▶ _Work to be completed_
Please take the records that follow and repeat exactly the lines starting with the line with "grey_jar 416,183,462,246 =>" and going on through the line with "turquoise_robot 308,283,355,348 =>".

[Records from a dataset]
....
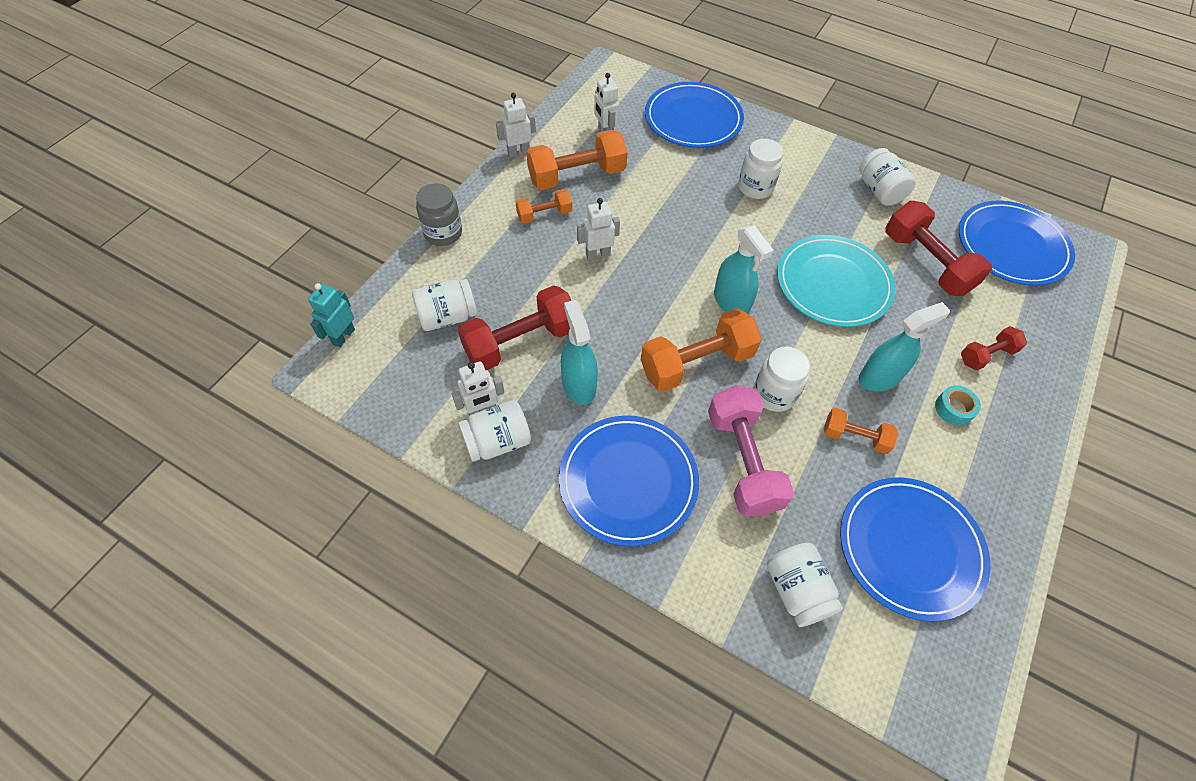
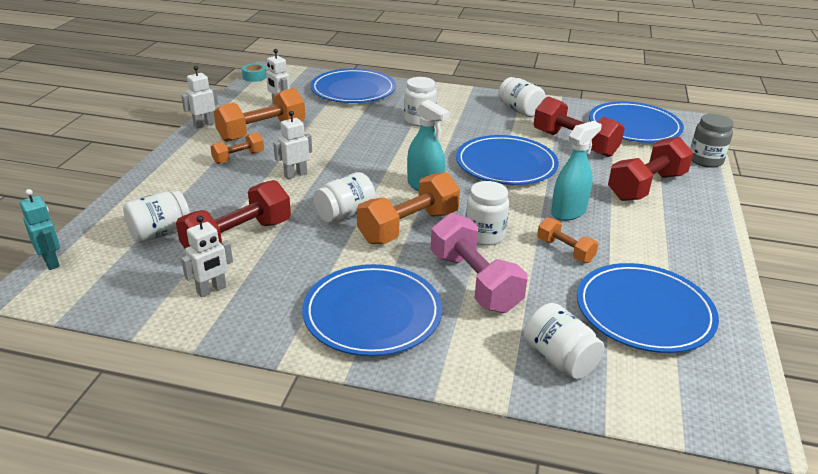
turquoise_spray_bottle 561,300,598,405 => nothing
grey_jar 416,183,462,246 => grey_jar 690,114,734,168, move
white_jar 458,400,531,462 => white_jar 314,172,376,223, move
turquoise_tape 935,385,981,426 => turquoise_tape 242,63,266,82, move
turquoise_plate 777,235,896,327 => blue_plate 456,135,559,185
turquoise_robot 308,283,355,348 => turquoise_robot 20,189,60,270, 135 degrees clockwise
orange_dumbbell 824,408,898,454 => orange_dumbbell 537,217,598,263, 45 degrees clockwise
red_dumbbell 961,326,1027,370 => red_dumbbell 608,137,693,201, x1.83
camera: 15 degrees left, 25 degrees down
....
▶ _Answer area_
grey_jar 416,183,462,246 => grey_jar 690,114,734,168, move
white_jar 458,400,531,462 => white_jar 314,172,376,223, move
turquoise_tape 935,385,981,426 => turquoise_tape 242,63,266,82, move
turquoise_plate 777,235,896,327 => blue_plate 456,135,559,185
turquoise_robot 308,283,355,348 => turquoise_robot 20,189,60,270, 135 degrees clockwise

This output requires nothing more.